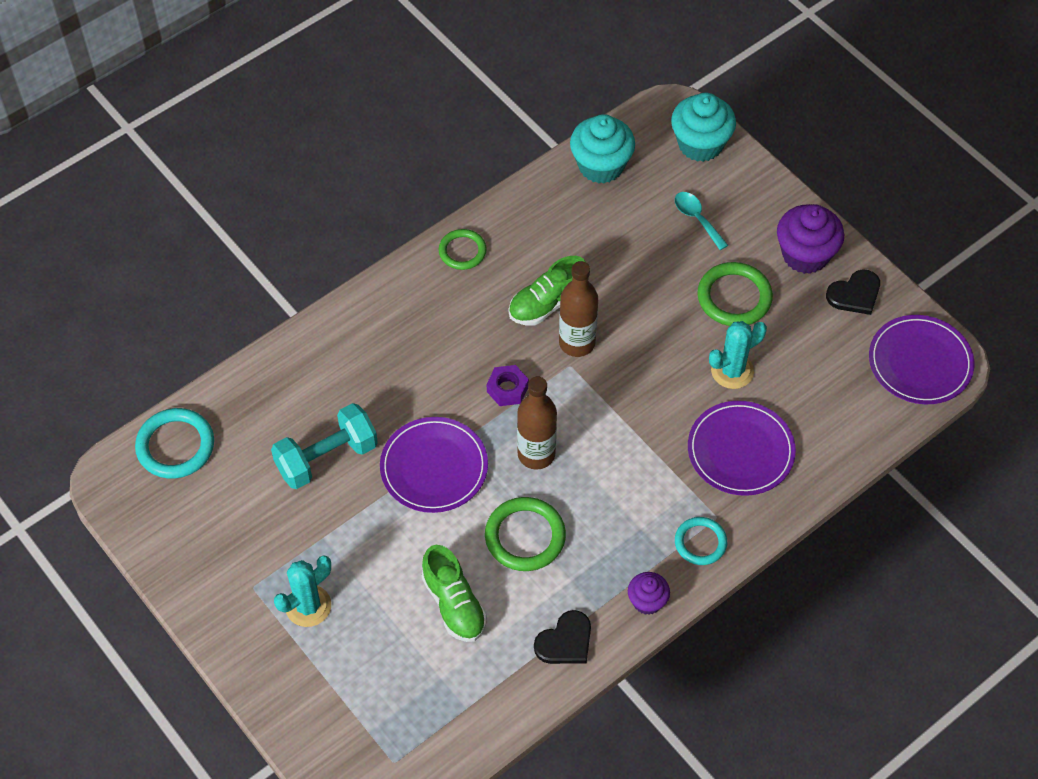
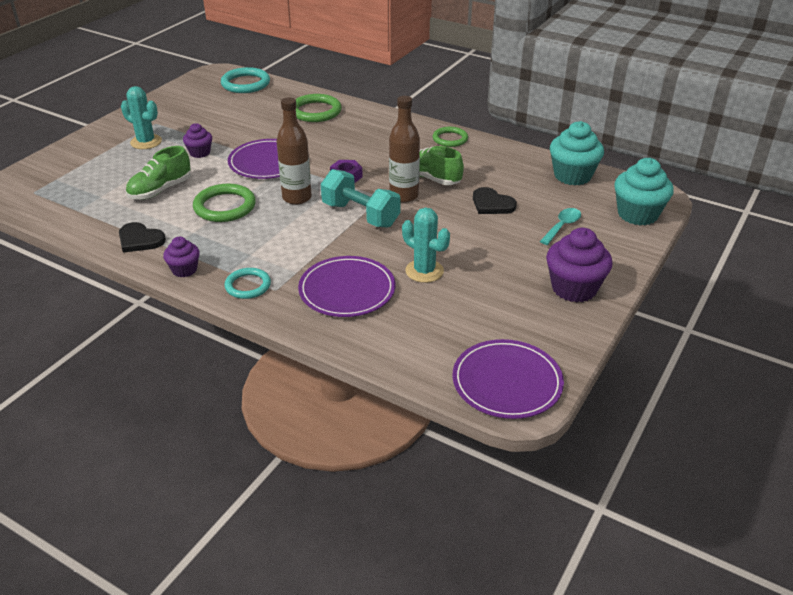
camera: 70 degrees right, 20 degrees down
(327, 458) = (258, 127): turquoise dumbbell -> turquoise dumbbell (360, 215)
(371, 542) = (200, 153): none -> purple cupcake
(734, 297) = (499, 258): green ring -> green ring (315, 111)
(855, 294) = (554, 325): black heart -> black heart (492, 204)

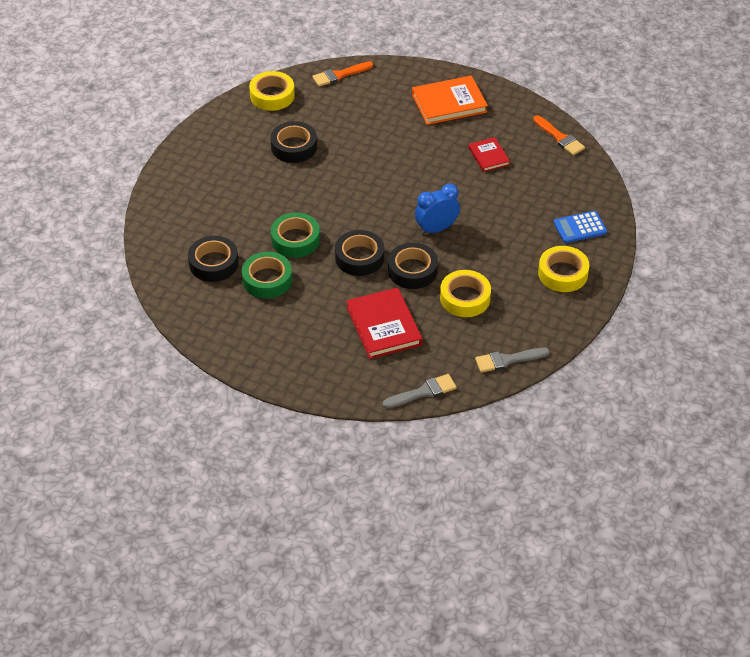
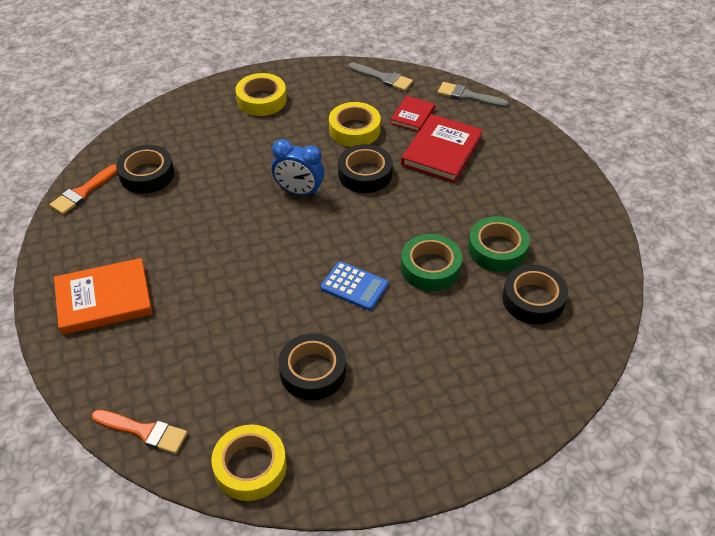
camera: 135 degrees left, 0 degrees up
(359, 257) = (393, 213): black tape -> black tape (147, 174)
(449, 103) = (104, 299): orange book -> orange book turned 45 degrees counterclockwise
(488, 156) = (161, 220): red book -> red book (412, 116)
(560, 138) = (83, 192): orange brush -> orange brush turned 150 degrees counterclockwise
(580, 227) = (196, 119): blue calculator -> blue calculator (354, 286)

**Task requirements**
Check each line of the data for "degrees". Copy the lines where it turns up.

**Your response**
camera: 70 degrees right, 20 degrees down
camera: 135 degrees left, 0 degrees up
(449, 103) = (104, 299): orange book -> orange book turned 45 degrees counterclockwise
(560, 138) = (83, 192): orange brush -> orange brush turned 150 degrees counterclockwise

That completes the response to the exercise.